### PROBLEM
Reproduce all of the data below without alteration; exclude every picture.

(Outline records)
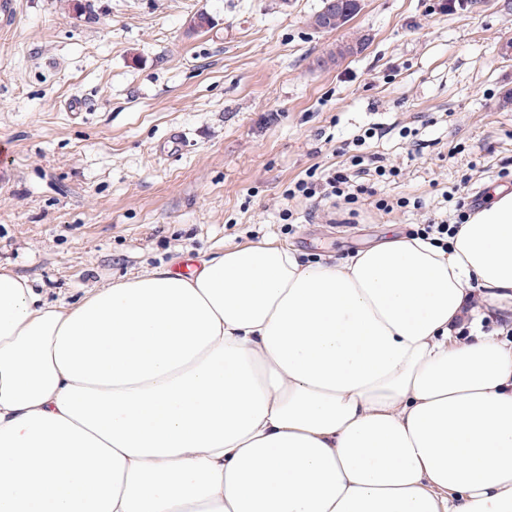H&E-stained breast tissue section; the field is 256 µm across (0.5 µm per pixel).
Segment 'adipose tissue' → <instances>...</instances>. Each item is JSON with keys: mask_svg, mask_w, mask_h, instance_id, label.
Masks as SVG:
<instances>
[{"mask_svg": "<svg viewBox=\"0 0 512 512\" xmlns=\"http://www.w3.org/2000/svg\"><path fill=\"white\" fill-rule=\"evenodd\" d=\"M512 192L48 300L0 268V512H512ZM468 334H461V327Z\"/></svg>", "mask_w": 512, "mask_h": 512, "instance_id": "obj_1", "label": "adipose tissue"}]
</instances>
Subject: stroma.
<instances>
[{
	"instance_id": "stroma-1",
	"label": "stroma",
	"mask_w": 512,
	"mask_h": 512,
	"mask_svg": "<svg viewBox=\"0 0 512 512\" xmlns=\"http://www.w3.org/2000/svg\"><path fill=\"white\" fill-rule=\"evenodd\" d=\"M322 2L0 0V267L72 302L264 238L342 260L446 218L449 193L476 209L512 190L507 0H362L332 32L308 24ZM200 12L210 30H190ZM359 38L362 52L318 66ZM372 126L388 133L365 151L401 175L357 216L284 200ZM402 196L423 208L376 206Z\"/></svg>"
}]
</instances>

### EXPECTED OUTPUT
H&E-stained breast tissue section; the field is 256 µm across (0.5 µm per pixel).
Segment 'adipose tissue' → <instances>...</instances>. Each item is JSON with keys: mask_svg, mask_w, mask_h, instance_id, label.
Masks as SVG:
<instances>
[{"mask_svg": "<svg viewBox=\"0 0 512 512\" xmlns=\"http://www.w3.org/2000/svg\"><path fill=\"white\" fill-rule=\"evenodd\" d=\"M512 192L48 300L0 268V512H512ZM468 334H461V327Z\"/></svg>", "mask_w": 512, "mask_h": 512, "instance_id": "obj_1", "label": "adipose tissue"}]
</instances>
Subject: stroma.
<instances>
[{
	"instance_id": "stroma-1",
	"label": "stroma",
	"mask_w": 512,
	"mask_h": 512,
	"mask_svg": "<svg viewBox=\"0 0 512 512\" xmlns=\"http://www.w3.org/2000/svg\"><path fill=\"white\" fill-rule=\"evenodd\" d=\"M322 2L0 0V267L72 302L264 238L342 260L446 218L449 193L476 209L512 190L507 0H362L332 32L308 24ZM200 12L210 30H190ZM359 38L362 52L318 66ZM372 126L388 133L365 151L401 175L357 216L284 200ZM402 196L423 208L376 206Z\"/></svg>"
}]
</instances>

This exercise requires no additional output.